━━━ GIVEN RECORDS

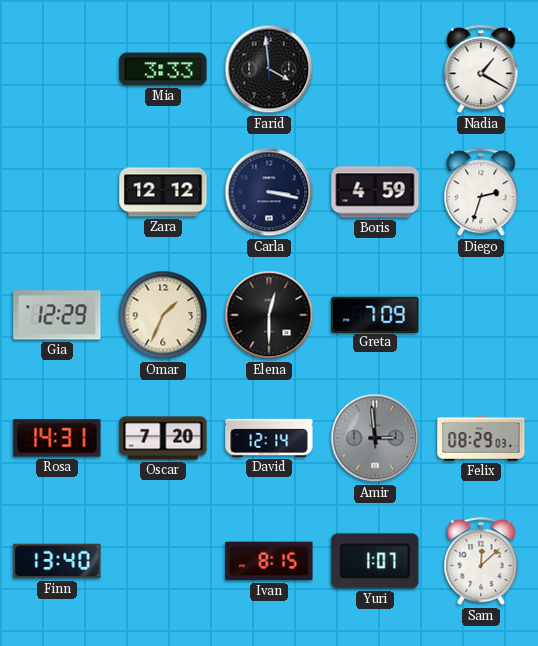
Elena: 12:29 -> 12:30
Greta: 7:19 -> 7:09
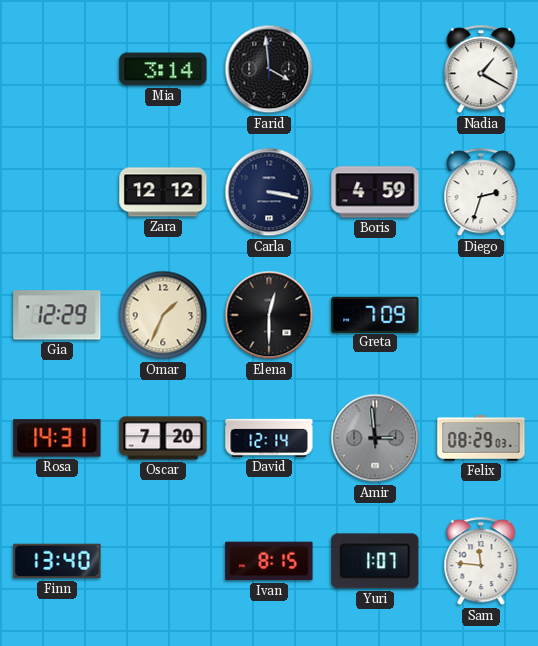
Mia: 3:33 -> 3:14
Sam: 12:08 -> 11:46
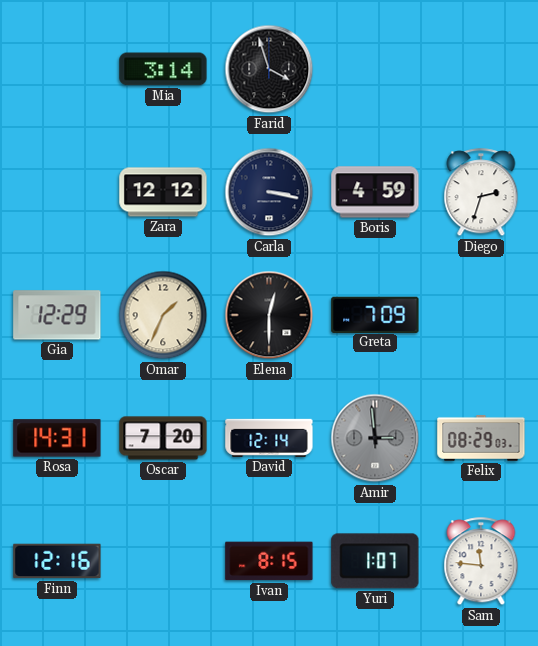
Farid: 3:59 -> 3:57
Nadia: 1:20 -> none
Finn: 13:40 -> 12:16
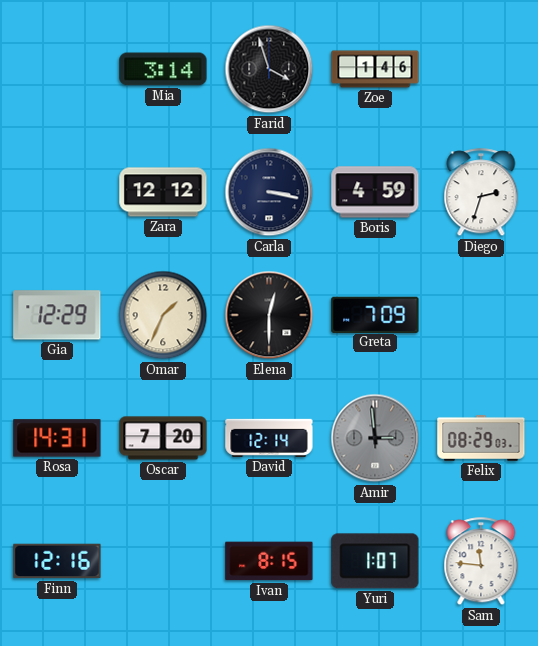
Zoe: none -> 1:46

━━━━━━

AIM OF THE TASK: Reproduce word for word the lines of the records above, from the line containing "Mia: 3:33 -> 3:14" through the end of the records, leaving out the pictures.

FINAL RESULT:
Mia: 3:33 -> 3:14
Sam: 12:08 -> 11:46
Farid: 3:59 -> 3:57
Nadia: 1:20 -> none
Finn: 13:40 -> 12:16
Zoe: none -> 1:46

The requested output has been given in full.